**STATED EXERCISE:** Starting at the line that contains "Find regions matching stroma." and stopping at the line that contains "Target: adipose tissue.", repeat every line exactly, the two end lines included, and nothing else.

**Collected data:**
####################
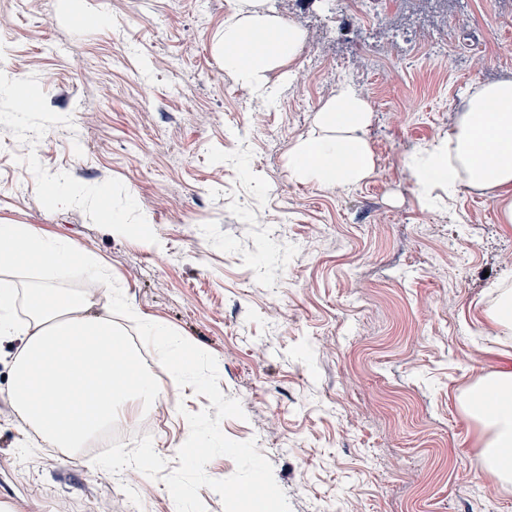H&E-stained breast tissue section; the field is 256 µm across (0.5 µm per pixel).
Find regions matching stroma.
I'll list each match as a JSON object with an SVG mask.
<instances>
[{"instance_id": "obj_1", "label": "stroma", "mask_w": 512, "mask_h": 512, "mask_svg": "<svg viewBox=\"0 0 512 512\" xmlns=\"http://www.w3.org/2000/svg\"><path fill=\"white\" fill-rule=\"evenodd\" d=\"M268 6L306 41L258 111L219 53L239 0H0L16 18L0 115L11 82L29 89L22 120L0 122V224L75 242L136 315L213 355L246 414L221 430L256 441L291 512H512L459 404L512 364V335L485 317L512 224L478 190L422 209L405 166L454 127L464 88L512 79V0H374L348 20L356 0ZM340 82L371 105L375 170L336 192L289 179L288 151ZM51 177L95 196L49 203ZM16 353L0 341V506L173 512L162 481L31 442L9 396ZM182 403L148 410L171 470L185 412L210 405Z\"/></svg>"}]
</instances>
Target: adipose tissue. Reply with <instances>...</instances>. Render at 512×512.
####################
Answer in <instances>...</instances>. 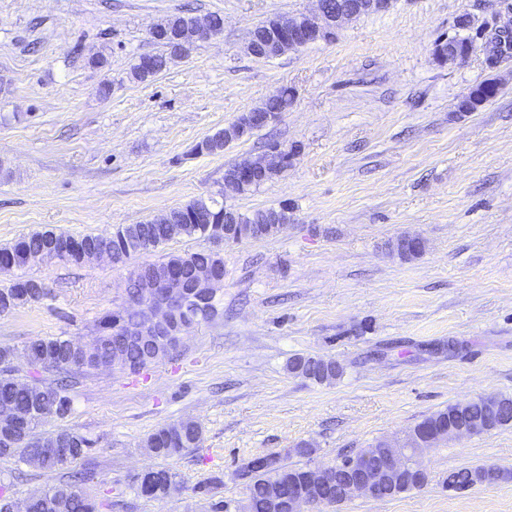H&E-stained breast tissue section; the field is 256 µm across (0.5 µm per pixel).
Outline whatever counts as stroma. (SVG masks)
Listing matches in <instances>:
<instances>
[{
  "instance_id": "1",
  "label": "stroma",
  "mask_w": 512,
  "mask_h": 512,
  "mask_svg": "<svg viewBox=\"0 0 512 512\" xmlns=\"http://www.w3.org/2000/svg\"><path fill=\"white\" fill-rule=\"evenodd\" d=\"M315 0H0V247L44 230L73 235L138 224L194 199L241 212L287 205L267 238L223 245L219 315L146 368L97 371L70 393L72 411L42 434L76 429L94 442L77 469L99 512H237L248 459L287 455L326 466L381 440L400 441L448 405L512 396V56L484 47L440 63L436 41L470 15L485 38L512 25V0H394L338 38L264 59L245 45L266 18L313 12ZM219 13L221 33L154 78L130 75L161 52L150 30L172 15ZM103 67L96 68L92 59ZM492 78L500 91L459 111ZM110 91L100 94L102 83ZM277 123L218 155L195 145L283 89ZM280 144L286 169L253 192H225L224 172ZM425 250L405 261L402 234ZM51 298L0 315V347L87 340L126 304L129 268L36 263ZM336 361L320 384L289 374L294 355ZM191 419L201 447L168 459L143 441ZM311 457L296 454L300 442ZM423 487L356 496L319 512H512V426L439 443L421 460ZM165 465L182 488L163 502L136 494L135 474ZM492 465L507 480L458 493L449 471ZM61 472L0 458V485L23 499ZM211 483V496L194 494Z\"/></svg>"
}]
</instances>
####################
**WRITTEN SOLUTION:**
Find regions matching stroma.
I'll list each match as a JSON object with an SVG mask.
<instances>
[{"instance_id": "obj_1", "label": "stroma", "mask_w": 512, "mask_h": 512, "mask_svg": "<svg viewBox=\"0 0 512 512\" xmlns=\"http://www.w3.org/2000/svg\"><path fill=\"white\" fill-rule=\"evenodd\" d=\"M268 6L306 41L258 111L219 53L239 0H0L16 18L0 115L11 82L29 89L22 120L0 122V224L75 242L136 315L213 355L246 414L221 430L256 441L291 512H512L459 404L512 364V335L485 317L512 224L478 190L422 209L405 166L454 127L464 88L512 79V0H374L348 20L356 0ZM340 82L371 105L375 170L336 192L289 179L288 151ZM51 177L95 196L49 203ZM16 353L0 341V506L173 512L162 481L31 442L9 396ZM182 403L148 410L171 470L185 412L210 405Z\"/></svg>"}]
</instances>
Target: adipose tissue. Reply with <instances>...</instances>. Render at 512×512.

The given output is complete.